Items from a data source
◆ ◆ ◆
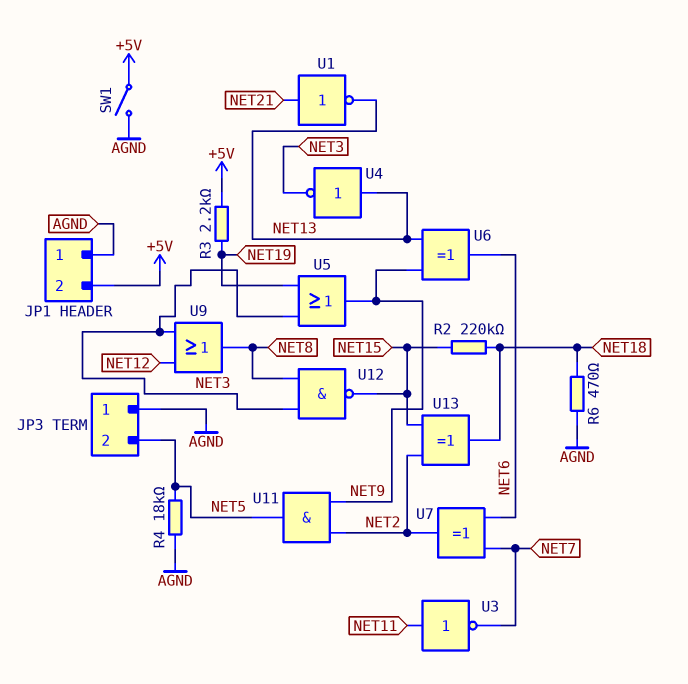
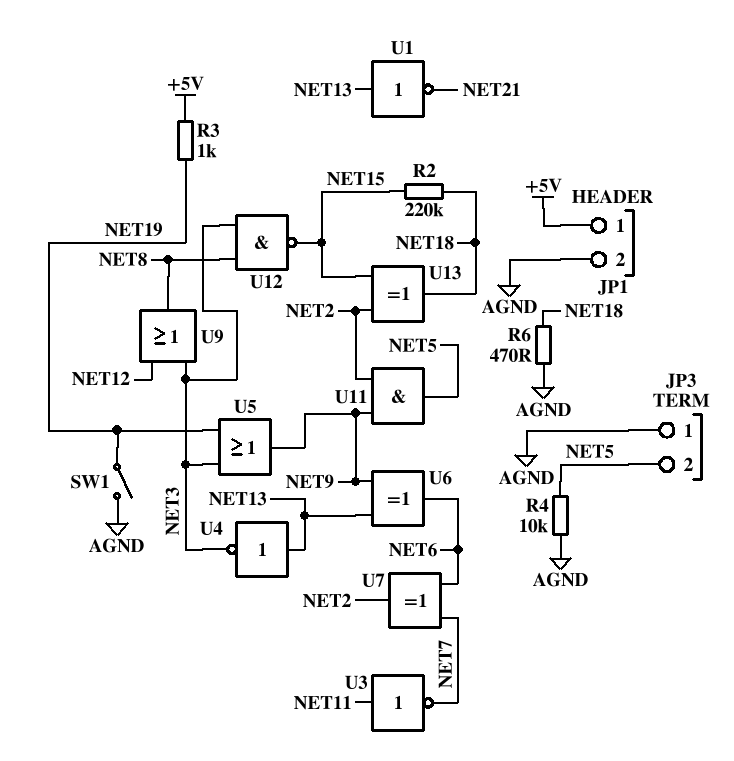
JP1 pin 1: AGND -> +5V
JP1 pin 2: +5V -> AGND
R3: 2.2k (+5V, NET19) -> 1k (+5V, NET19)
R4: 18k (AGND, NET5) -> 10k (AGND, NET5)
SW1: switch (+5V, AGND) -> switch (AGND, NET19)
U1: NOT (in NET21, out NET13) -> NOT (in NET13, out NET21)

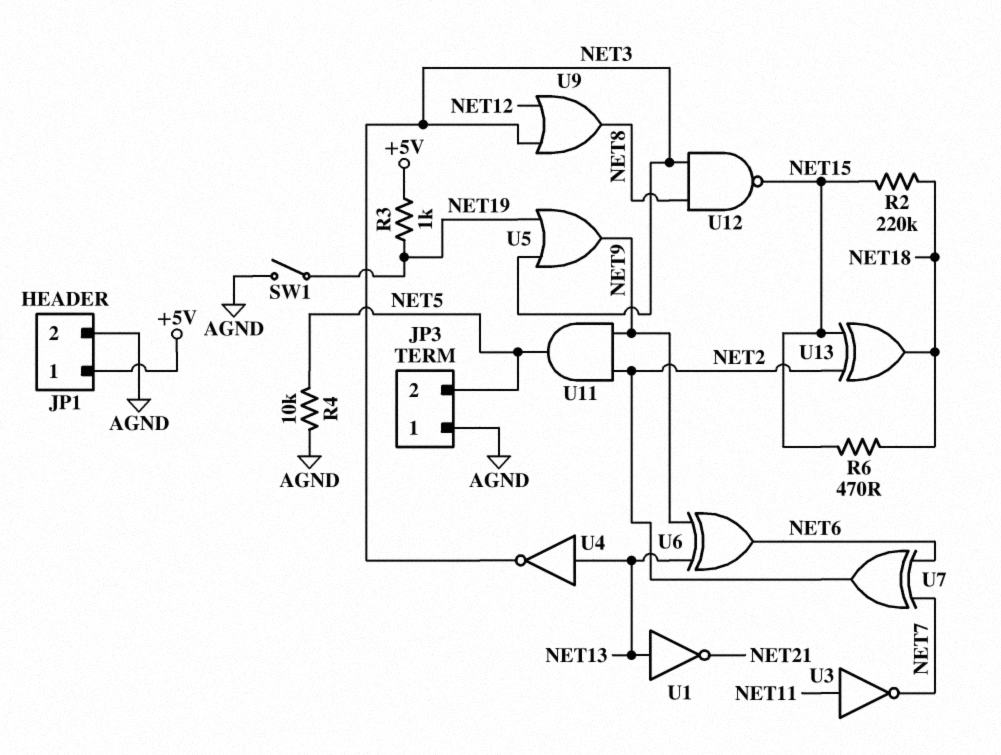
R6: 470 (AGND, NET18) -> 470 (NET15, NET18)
◆ ◆ ◆
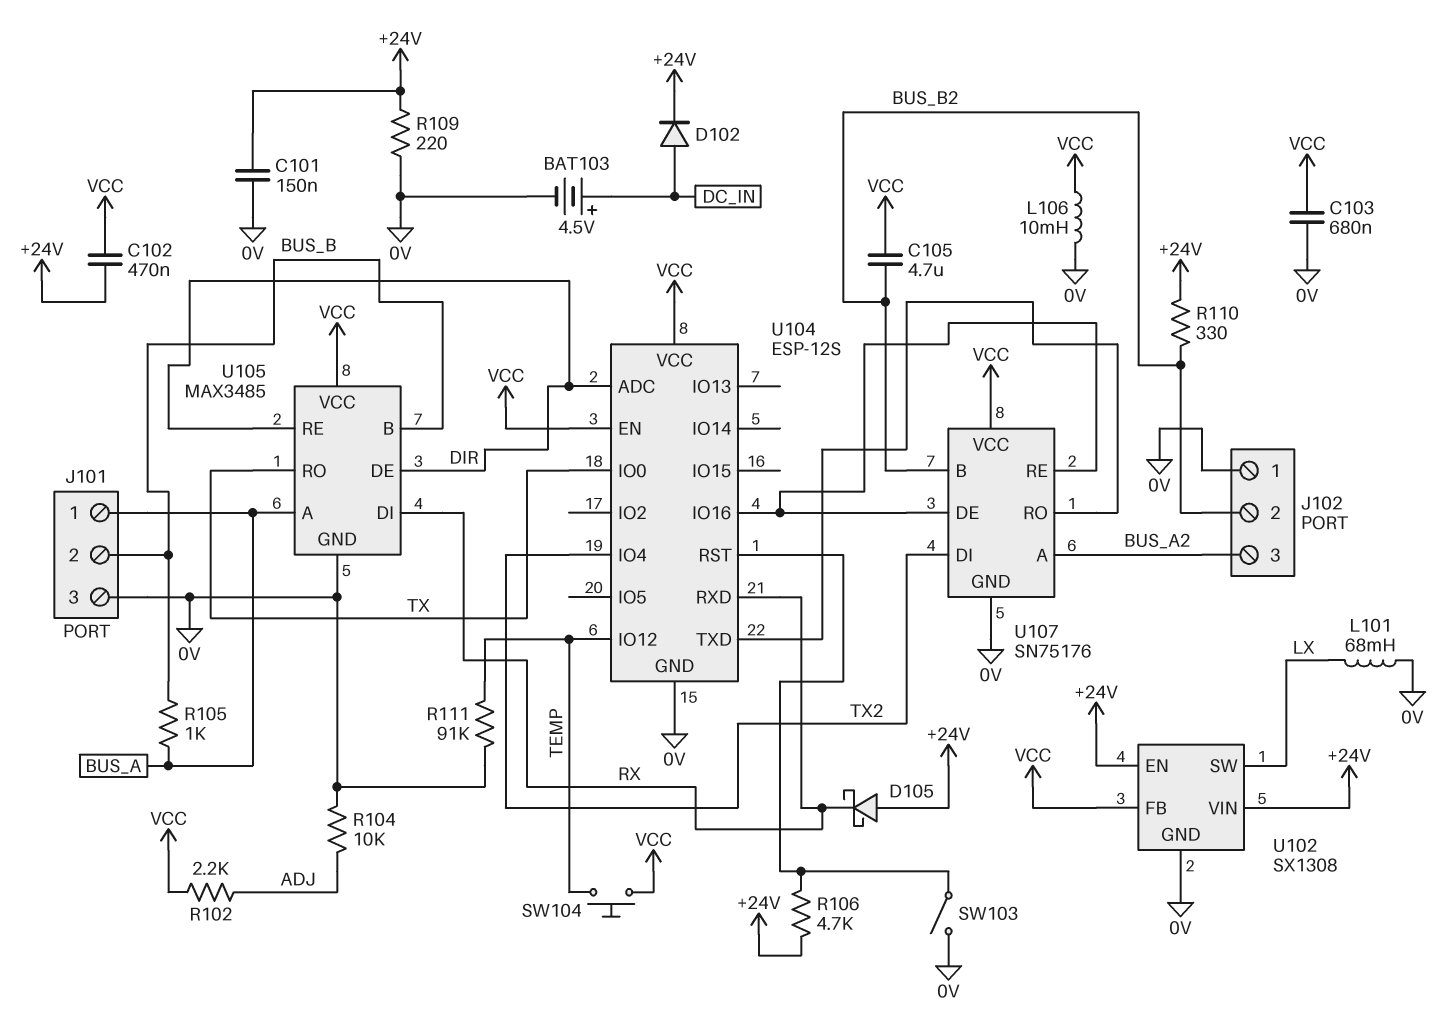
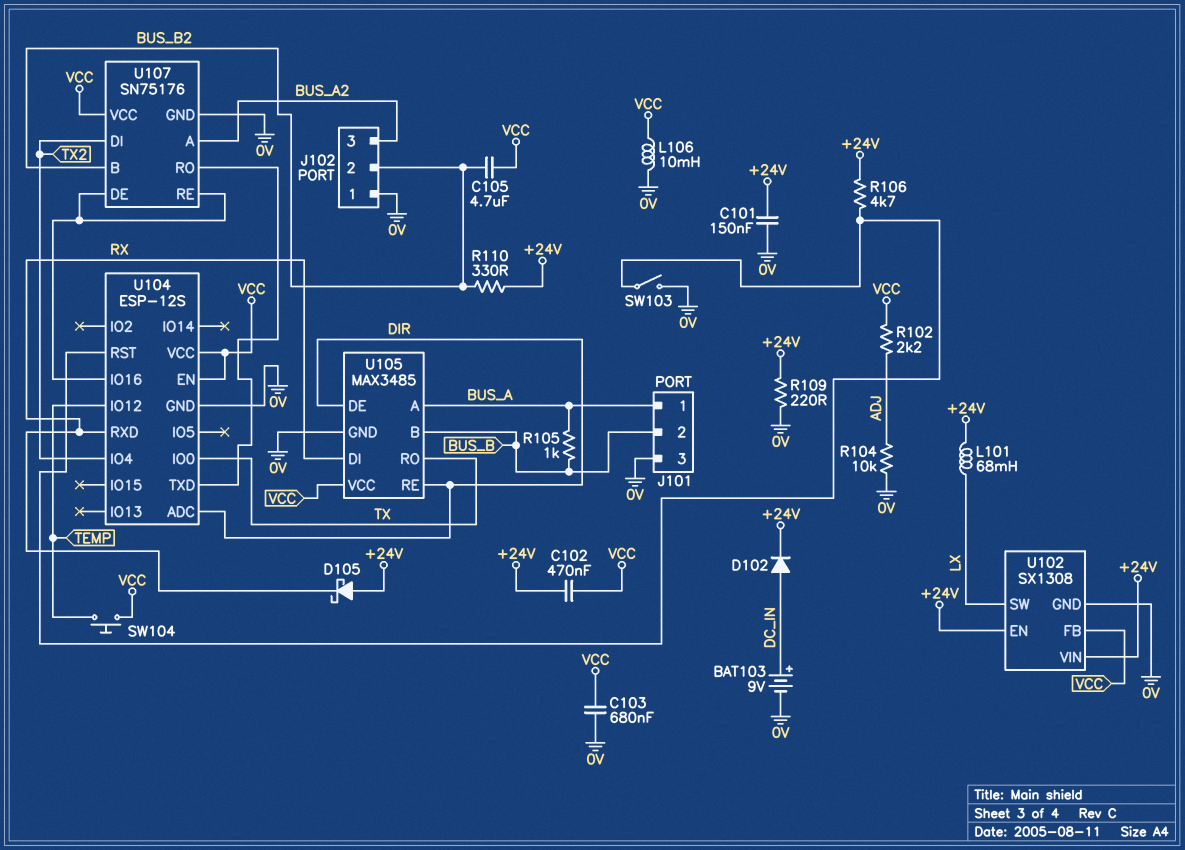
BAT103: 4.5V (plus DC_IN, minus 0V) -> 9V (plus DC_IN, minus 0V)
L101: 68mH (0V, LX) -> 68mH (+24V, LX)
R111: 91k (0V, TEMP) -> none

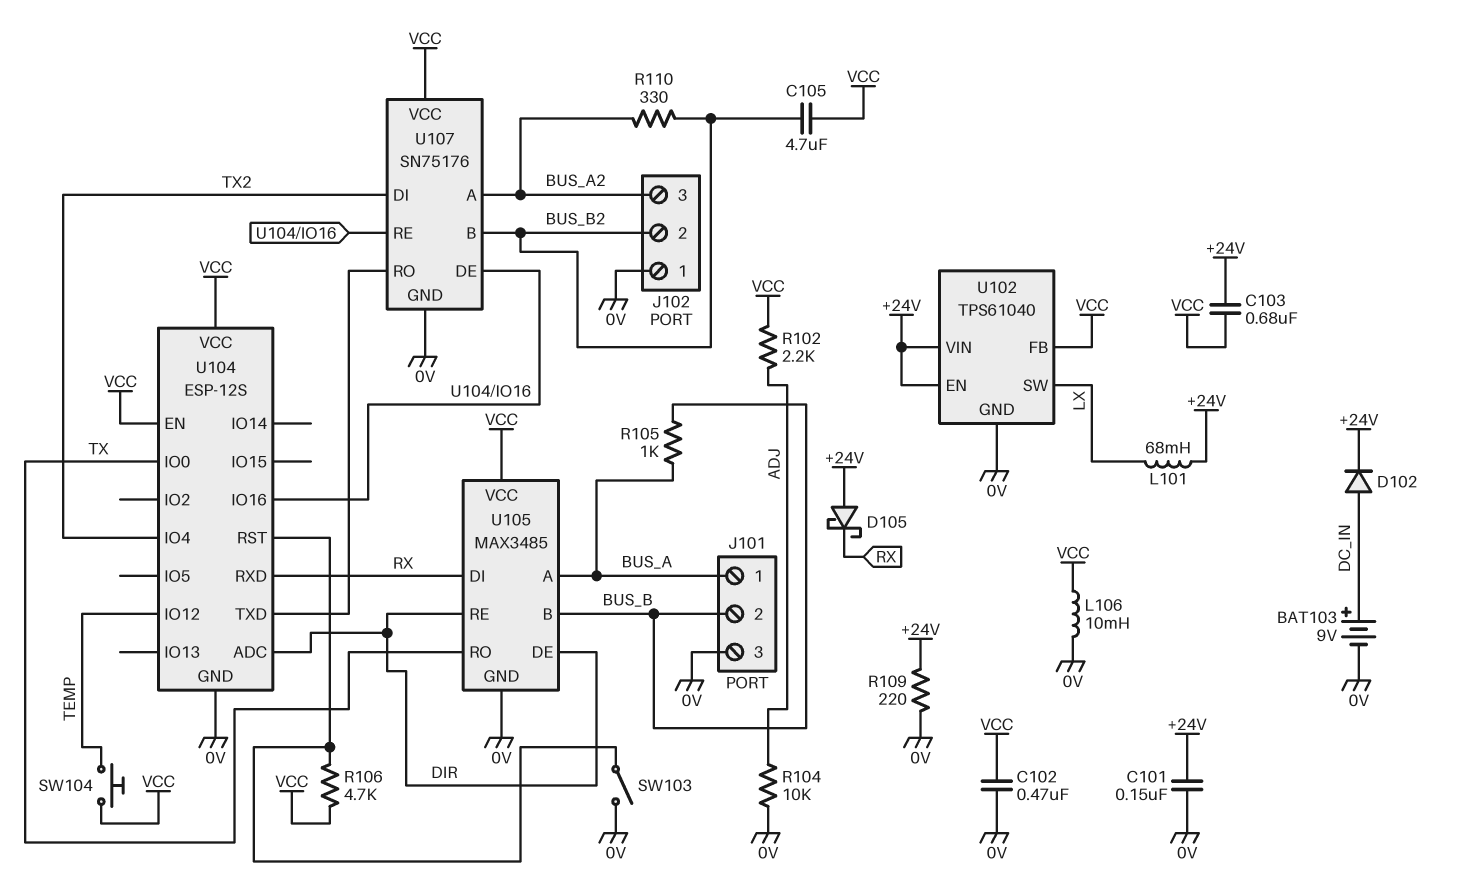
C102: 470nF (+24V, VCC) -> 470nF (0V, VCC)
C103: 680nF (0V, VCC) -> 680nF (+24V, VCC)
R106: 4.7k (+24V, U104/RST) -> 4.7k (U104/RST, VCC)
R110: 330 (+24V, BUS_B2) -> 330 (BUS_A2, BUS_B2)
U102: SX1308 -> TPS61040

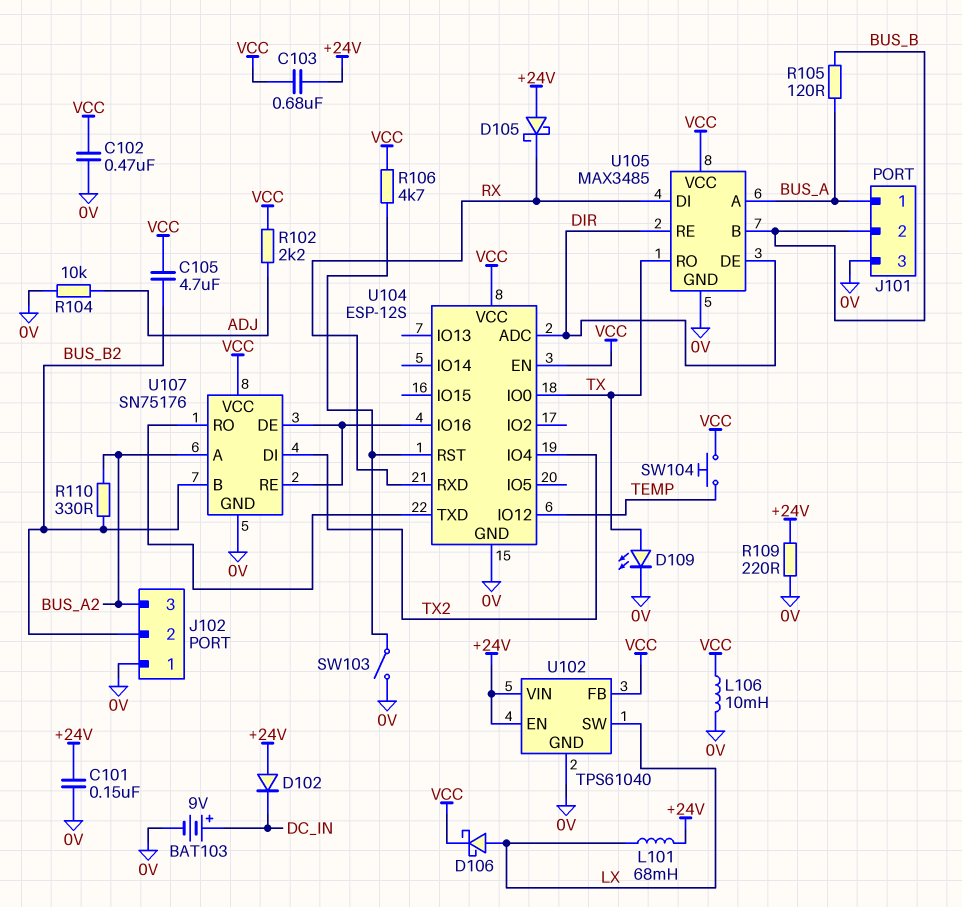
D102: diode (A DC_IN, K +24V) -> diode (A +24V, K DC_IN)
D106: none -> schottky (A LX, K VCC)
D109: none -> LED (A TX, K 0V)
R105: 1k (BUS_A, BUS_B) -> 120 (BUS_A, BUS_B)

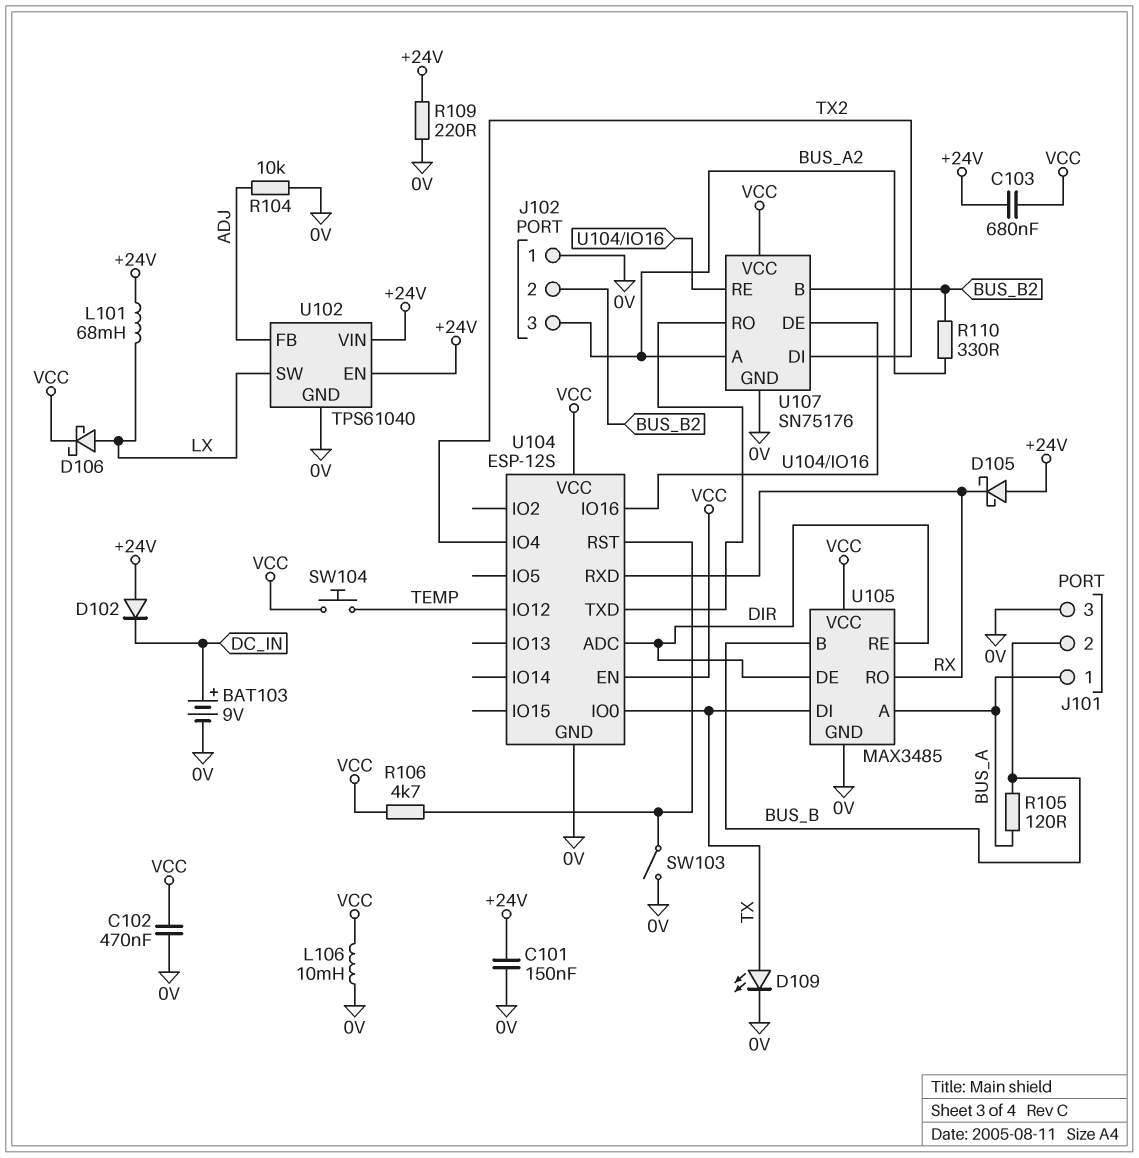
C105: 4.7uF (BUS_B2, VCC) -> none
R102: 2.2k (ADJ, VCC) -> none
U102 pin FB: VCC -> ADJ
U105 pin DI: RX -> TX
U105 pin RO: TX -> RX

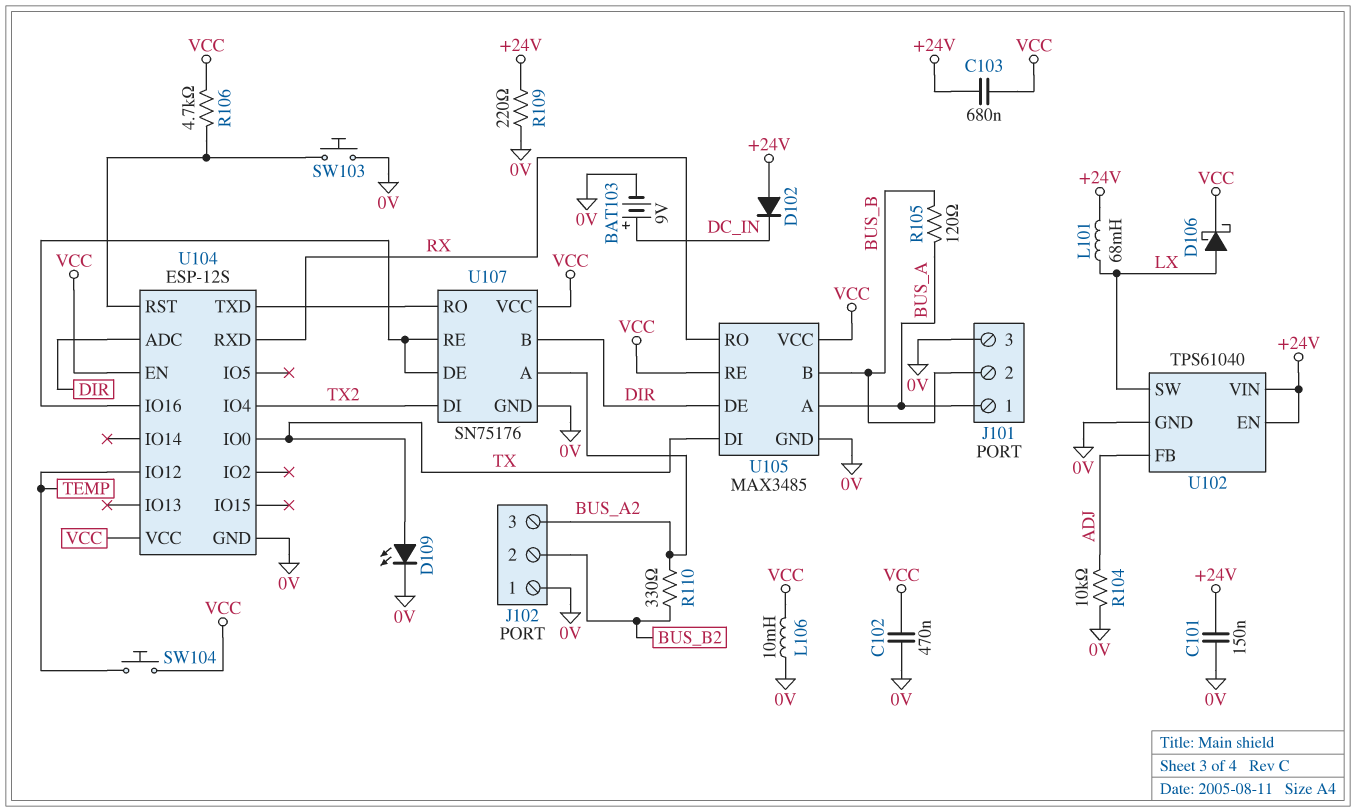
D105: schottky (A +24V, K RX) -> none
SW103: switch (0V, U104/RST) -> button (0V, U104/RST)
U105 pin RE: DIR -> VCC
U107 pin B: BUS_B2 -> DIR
◆ ◆ ◆
Check each line above for "none" and return the ones that have it.

*Written response:*
R111: 91k (0V, TEMP) -> none
D106: none -> schottky (A LX, K VCC)
D109: none -> LED (A TX, K 0V)
C105: 4.7uF (BUS_B2, VCC) -> none
R102: 2.2k (ADJ, VCC) -> none
D105: schottky (A +24V, K RX) -> none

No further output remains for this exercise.